### Task to complete
Every line from the line containing "grey watering can: 5 -> 3" to the end of the data must appear in the answer exactly as it appears there, and nothing else.

..........

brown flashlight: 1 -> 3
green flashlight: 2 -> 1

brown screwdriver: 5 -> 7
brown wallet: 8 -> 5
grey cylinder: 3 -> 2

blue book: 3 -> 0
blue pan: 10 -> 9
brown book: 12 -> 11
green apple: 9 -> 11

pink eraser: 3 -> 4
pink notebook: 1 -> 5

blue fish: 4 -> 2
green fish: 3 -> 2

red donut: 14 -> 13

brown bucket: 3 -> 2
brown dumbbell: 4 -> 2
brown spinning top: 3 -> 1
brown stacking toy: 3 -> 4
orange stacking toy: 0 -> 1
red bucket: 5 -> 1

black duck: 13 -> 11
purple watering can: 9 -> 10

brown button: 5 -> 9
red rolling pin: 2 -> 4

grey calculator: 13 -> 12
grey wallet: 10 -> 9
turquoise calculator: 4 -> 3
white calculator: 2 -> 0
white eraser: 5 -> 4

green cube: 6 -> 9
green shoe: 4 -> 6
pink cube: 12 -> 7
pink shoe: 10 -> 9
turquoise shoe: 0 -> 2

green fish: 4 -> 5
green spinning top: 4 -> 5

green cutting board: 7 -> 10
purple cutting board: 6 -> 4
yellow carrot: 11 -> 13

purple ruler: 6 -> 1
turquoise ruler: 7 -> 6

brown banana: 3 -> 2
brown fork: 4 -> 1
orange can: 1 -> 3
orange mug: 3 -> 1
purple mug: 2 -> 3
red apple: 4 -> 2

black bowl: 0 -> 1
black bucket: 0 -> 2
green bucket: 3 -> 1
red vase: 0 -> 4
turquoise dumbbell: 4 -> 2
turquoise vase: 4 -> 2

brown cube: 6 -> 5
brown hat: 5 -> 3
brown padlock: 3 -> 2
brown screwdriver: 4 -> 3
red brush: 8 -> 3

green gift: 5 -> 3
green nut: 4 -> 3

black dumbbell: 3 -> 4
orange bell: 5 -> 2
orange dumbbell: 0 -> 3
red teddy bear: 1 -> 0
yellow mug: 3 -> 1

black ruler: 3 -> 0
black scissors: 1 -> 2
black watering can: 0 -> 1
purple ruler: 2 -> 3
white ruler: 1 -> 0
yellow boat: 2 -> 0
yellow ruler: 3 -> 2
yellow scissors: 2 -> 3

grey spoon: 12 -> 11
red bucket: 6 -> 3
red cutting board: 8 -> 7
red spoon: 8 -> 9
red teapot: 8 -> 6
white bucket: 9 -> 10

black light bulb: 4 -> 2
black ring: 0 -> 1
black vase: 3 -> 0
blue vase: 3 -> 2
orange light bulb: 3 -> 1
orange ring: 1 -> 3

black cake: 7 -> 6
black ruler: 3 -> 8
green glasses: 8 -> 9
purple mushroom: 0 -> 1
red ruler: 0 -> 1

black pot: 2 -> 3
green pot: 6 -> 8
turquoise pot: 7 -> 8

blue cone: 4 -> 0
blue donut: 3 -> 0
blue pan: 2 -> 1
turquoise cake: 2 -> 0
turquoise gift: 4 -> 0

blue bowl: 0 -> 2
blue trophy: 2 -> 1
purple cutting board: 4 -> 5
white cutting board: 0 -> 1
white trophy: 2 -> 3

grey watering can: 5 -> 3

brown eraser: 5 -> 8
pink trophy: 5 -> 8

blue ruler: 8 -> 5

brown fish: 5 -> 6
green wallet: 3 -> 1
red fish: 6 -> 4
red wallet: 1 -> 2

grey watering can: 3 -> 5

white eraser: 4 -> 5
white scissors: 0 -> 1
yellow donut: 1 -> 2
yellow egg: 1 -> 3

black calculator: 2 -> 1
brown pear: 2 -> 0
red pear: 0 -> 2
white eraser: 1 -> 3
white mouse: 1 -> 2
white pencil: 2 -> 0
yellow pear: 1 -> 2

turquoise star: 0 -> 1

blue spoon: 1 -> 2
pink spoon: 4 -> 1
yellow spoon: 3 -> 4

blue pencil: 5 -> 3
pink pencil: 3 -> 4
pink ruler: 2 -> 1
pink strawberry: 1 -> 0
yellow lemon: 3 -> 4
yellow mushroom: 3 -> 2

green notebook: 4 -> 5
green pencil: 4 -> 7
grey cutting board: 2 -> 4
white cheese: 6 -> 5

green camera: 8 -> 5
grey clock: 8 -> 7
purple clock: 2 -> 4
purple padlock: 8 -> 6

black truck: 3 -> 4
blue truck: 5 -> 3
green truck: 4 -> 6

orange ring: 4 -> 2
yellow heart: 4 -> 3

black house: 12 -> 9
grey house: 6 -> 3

..........

### Solution
grey watering can: 5 -> 3

brown eraser: 5 -> 8
pink trophy: 5 -> 8

blue ruler: 8 -> 5

brown fish: 5 -> 6
green wallet: 3 -> 1
red fish: 6 -> 4
red wallet: 1 -> 2

grey watering can: 3 -> 5

white eraser: 4 -> 5
white scissors: 0 -> 1
yellow donut: 1 -> 2
yellow egg: 1 -> 3

black calculator: 2 -> 1
brown pear: 2 -> 0
red pear: 0 -> 2
white eraser: 1 -> 3
white mouse: 1 -> 2
white pencil: 2 -> 0
yellow pear: 1 -> 2

turquoise star: 0 -> 1

blue spoon: 1 -> 2
pink spoon: 4 -> 1
yellow spoon: 3 -> 4

blue pencil: 5 -> 3
pink pencil: 3 -> 4
pink ruler: 2 -> 1
pink strawberry: 1 -> 0
yellow lemon: 3 -> 4
yellow mushroom: 3 -> 2

green notebook: 4 -> 5
green pencil: 4 -> 7
grey cutting board: 2 -> 4
white cheese: 6 -> 5

green camera: 8 -> 5
grey clock: 8 -> 7
purple clock: 2 -> 4
purple padlock: 8 -> 6

black truck: 3 -> 4
blue truck: 5 -> 3
green truck: 4 -> 6

orange ring: 4 -> 2
yellow heart: 4 -> 3

black house: 12 -> 9
grey house: 6 -> 3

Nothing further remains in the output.